──────── TASK MATERIAL ────────

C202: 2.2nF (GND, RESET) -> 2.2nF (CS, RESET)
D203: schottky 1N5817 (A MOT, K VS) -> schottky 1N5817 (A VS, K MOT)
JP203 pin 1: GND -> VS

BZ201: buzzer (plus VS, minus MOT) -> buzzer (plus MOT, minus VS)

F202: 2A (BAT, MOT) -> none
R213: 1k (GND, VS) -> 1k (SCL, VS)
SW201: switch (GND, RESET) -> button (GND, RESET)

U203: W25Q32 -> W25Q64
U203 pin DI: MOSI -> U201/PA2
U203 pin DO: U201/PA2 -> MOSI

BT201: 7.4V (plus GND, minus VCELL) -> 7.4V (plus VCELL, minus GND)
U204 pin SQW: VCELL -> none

────────
──────── TASK MATERIAL ────────

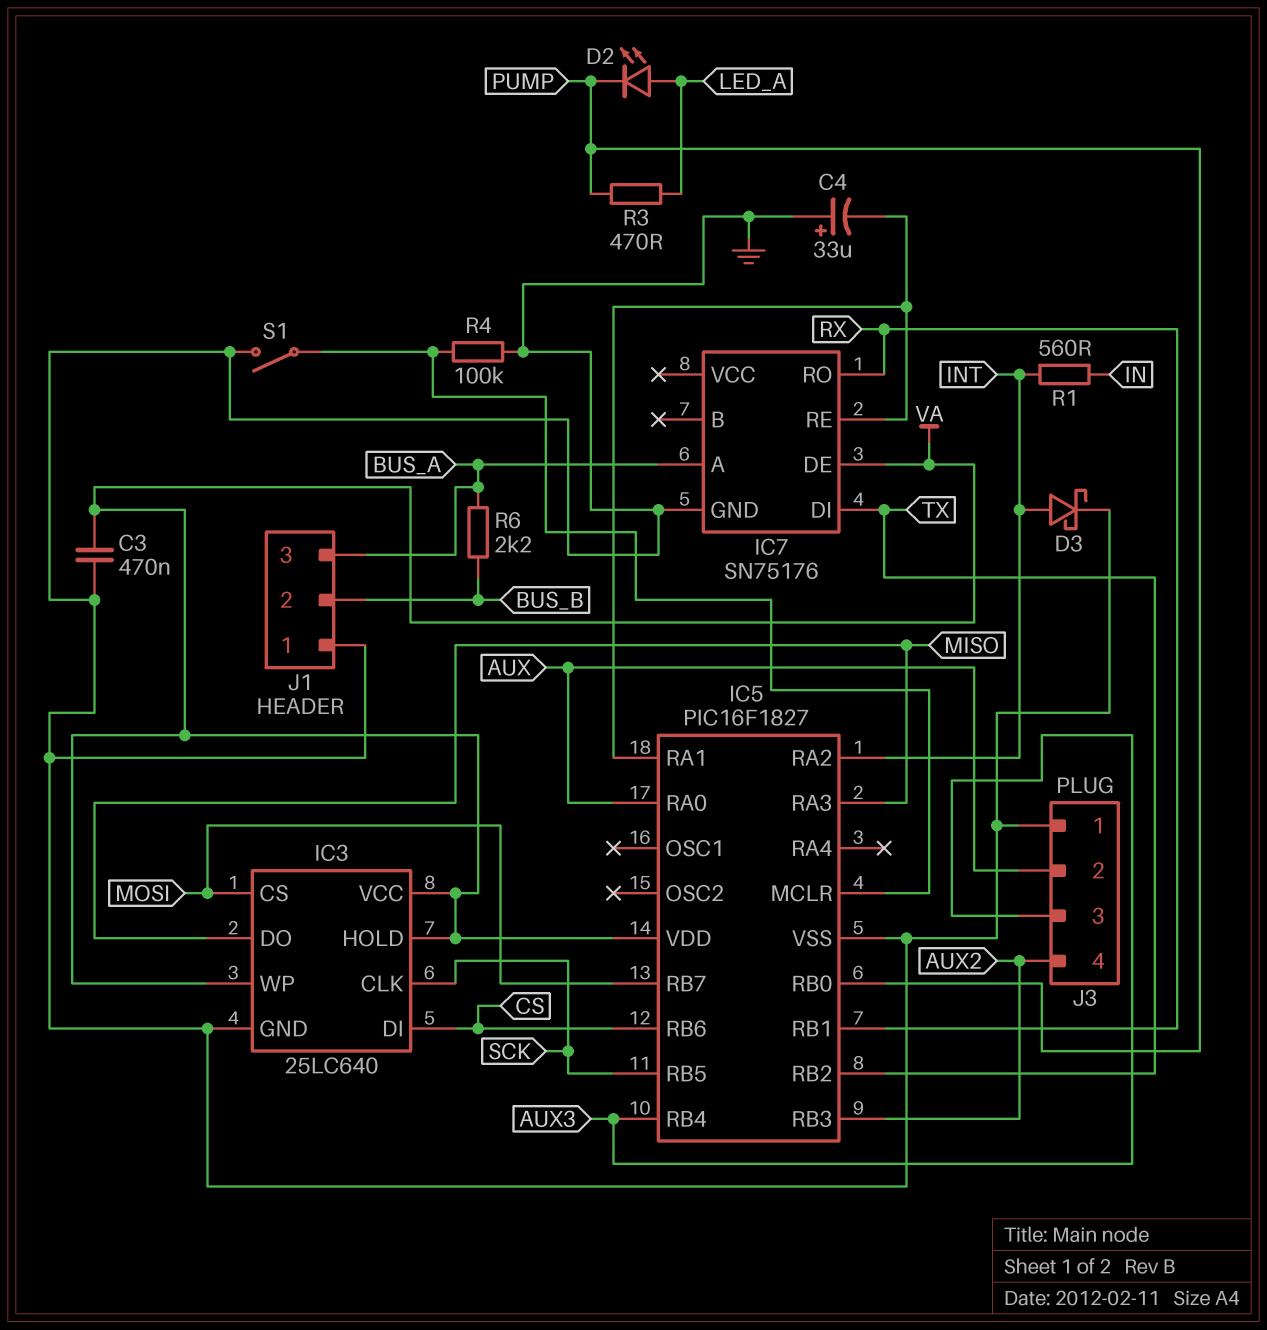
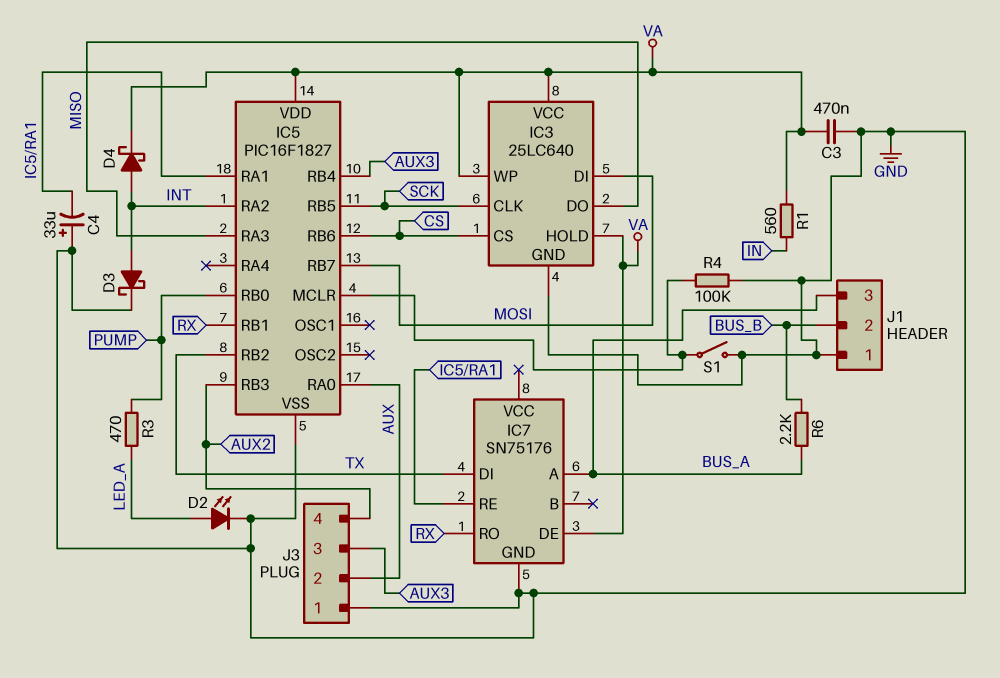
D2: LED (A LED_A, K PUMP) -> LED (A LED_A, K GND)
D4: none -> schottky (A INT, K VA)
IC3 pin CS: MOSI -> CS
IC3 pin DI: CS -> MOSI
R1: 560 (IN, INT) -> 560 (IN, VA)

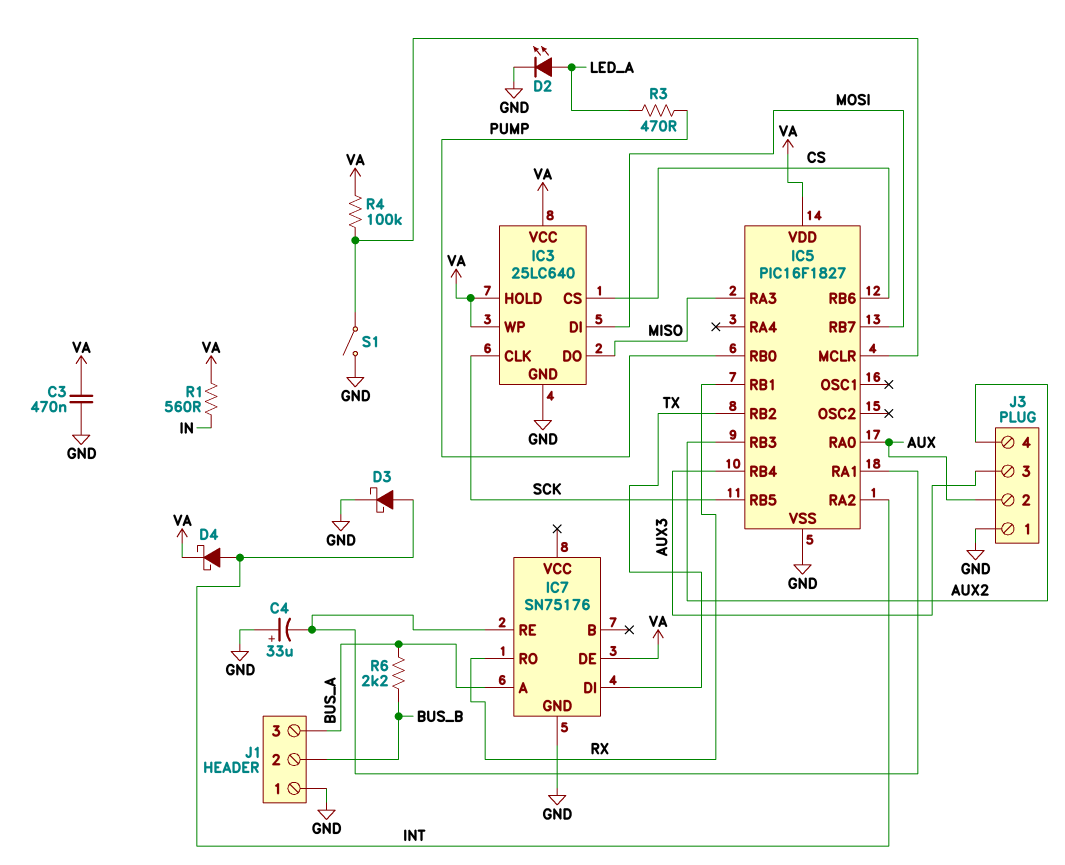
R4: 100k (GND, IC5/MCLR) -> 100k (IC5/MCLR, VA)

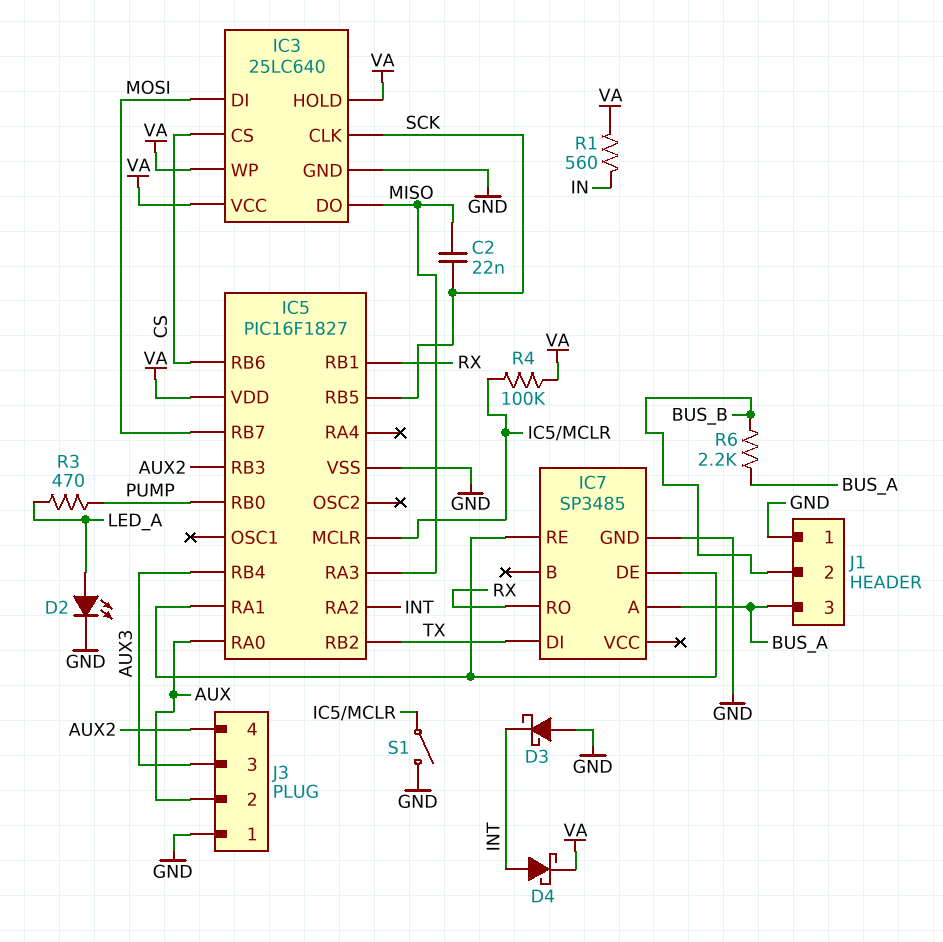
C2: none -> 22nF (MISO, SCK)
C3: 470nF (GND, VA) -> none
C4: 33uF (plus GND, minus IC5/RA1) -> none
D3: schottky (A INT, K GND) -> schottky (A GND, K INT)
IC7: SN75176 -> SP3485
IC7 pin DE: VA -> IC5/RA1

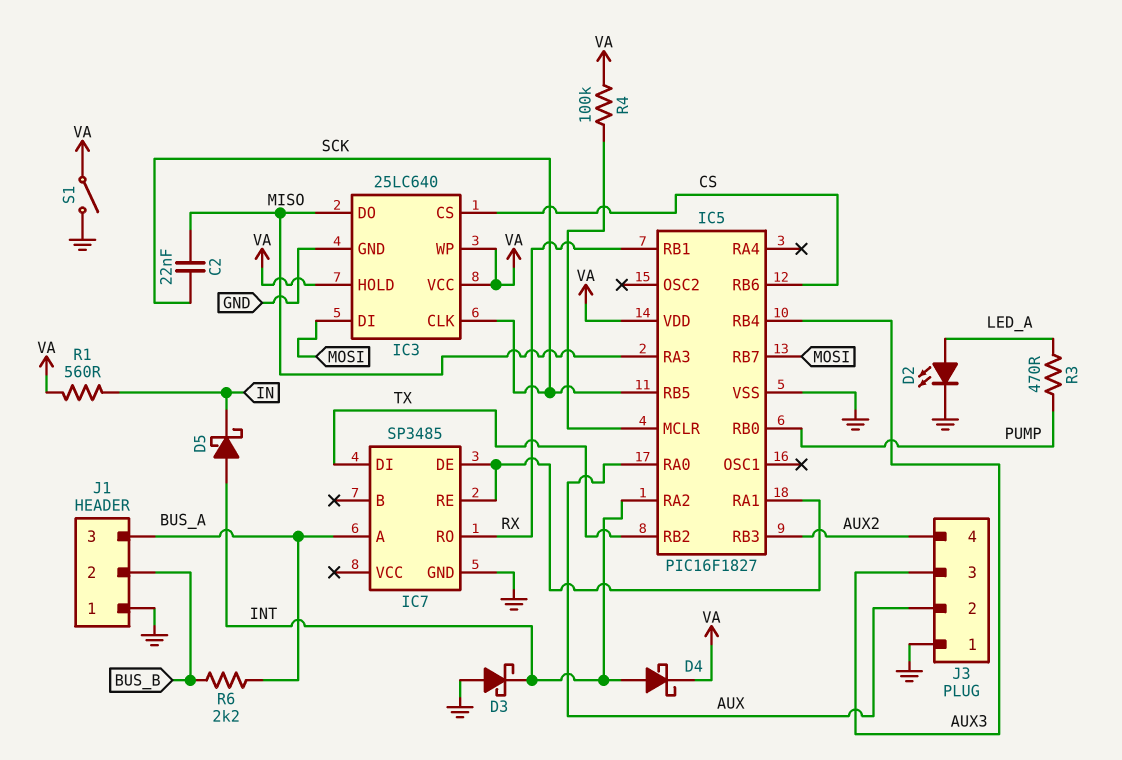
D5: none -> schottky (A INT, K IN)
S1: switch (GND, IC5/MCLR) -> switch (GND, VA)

────────

▶ INSTRUCTIONS TO FOLLOW:
From the material above, set down exactly the lines starting at the one with "BZ201: buzzer (plus" and ending at the one with "U204 pin SQW: VCELL -> none", end lines included.

▶ ANSWER BELOW:
BZ201: buzzer (plus VS, minus MOT) -> buzzer (plus MOT, minus VS)

F202: 2A (BAT, MOT) -> none
R213: 1k (GND, VS) -> 1k (SCL, VS)
SW201: switch (GND, RESET) -> button (GND, RESET)

U203: W25Q32 -> W25Q64
U203 pin DI: MOSI -> U201/PA2
U203 pin DO: U201/PA2 -> MOSI

BT201: 7.4V (plus GND, minus VCELL) -> 7.4V (plus VCELL, minus GND)
U204 pin SQW: VCELL -> none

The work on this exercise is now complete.